··· EXERCISE INPUT

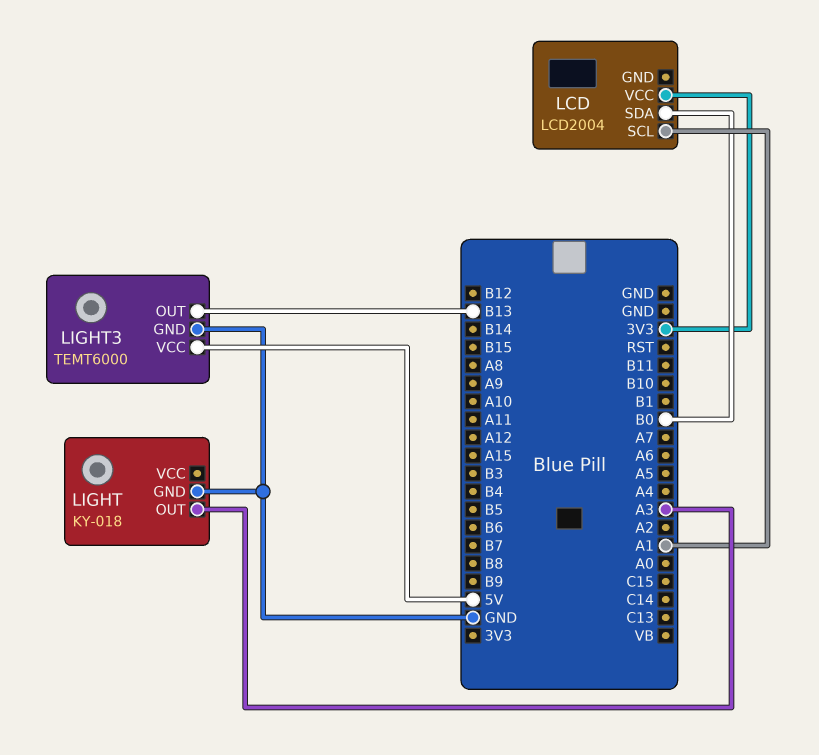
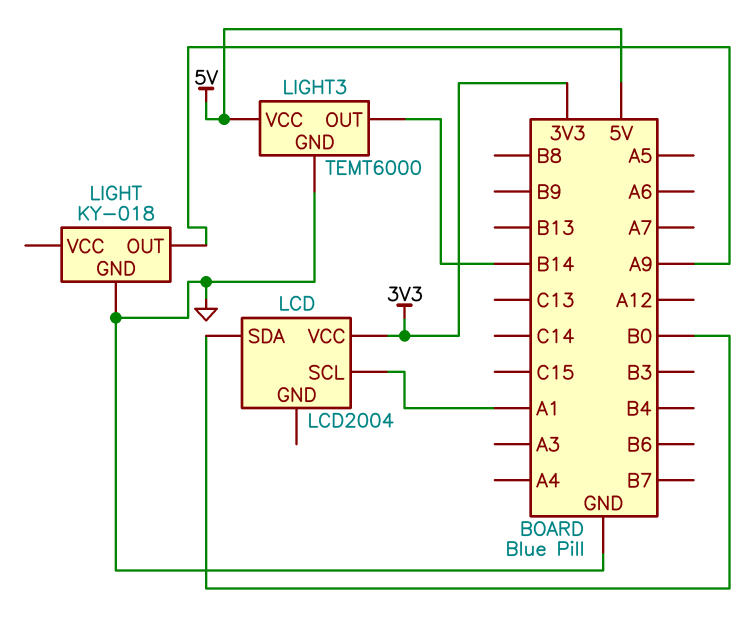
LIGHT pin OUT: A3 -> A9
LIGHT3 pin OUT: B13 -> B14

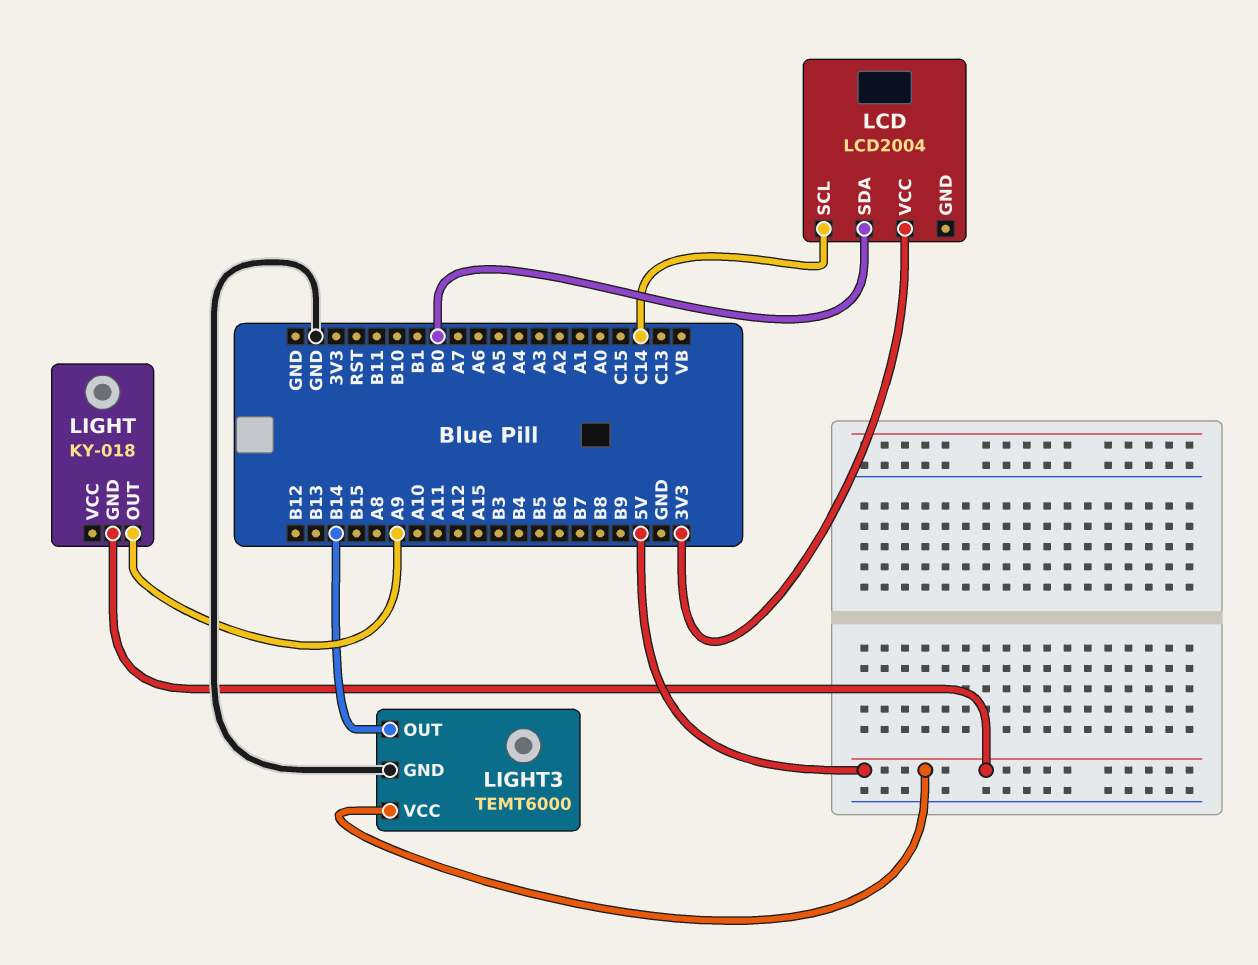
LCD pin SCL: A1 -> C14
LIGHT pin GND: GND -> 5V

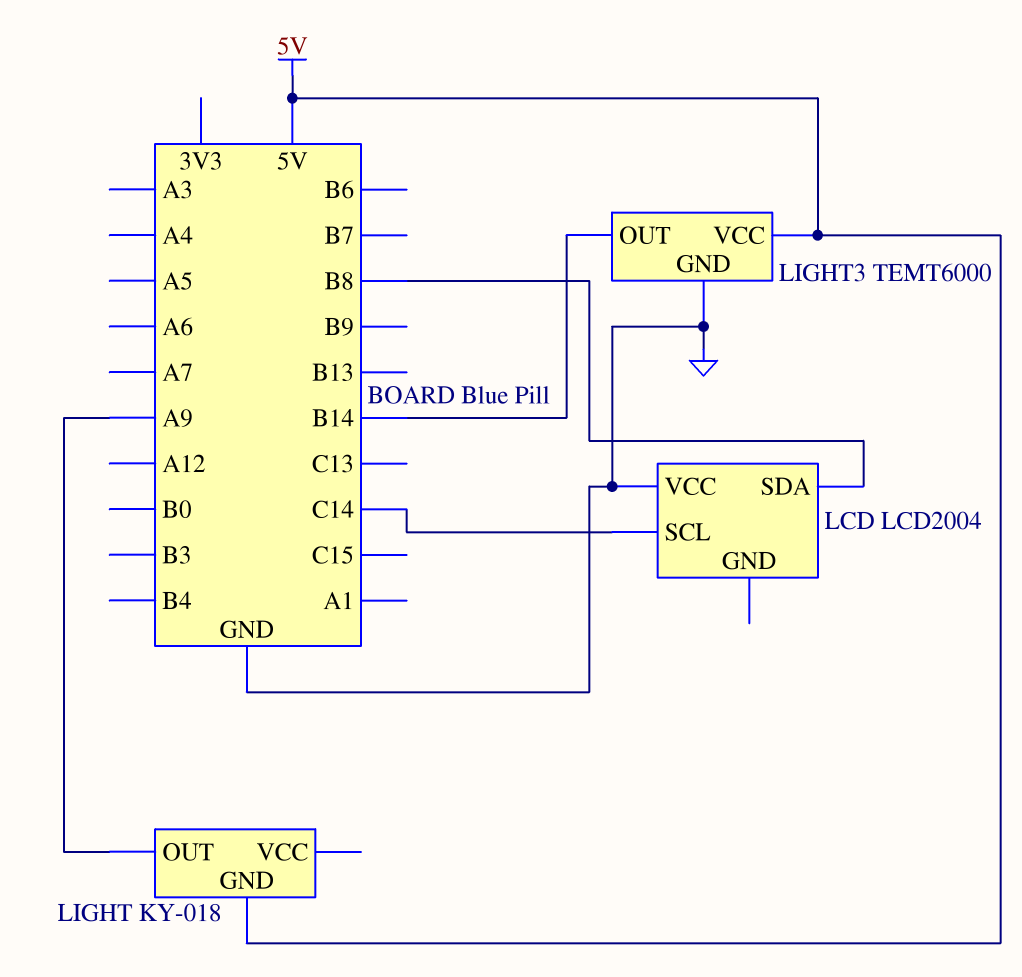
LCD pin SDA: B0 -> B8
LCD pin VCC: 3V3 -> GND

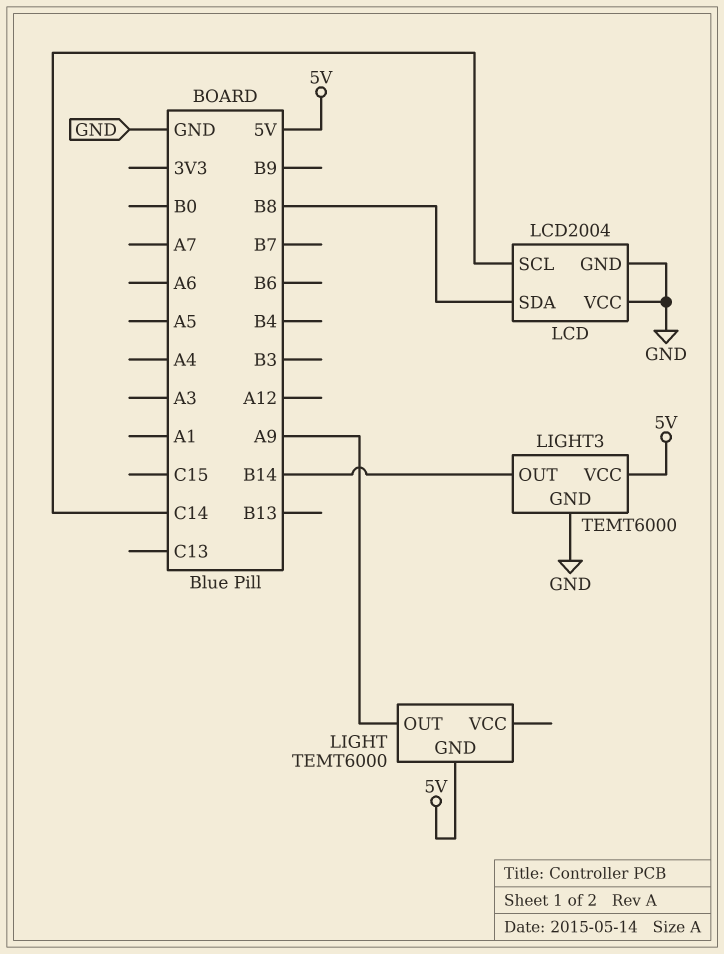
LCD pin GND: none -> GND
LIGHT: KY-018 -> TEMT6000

······

▶ DIRECTIONS FOR THIS TASK
Each record above is to be written out exactly; the pictures are not.

▶ TASK RESULT
LIGHT pin OUT: A3 -> A9
LIGHT3 pin OUT: B13 -> B14

LCD pin SCL: A1 -> C14
LIGHT pin GND: GND -> 5V

LCD pin SDA: B0 -> B8
LCD pin VCC: 3V3 -> GND

LCD pin GND: none -> GND
LIGHT: KY-018 -> TEMT6000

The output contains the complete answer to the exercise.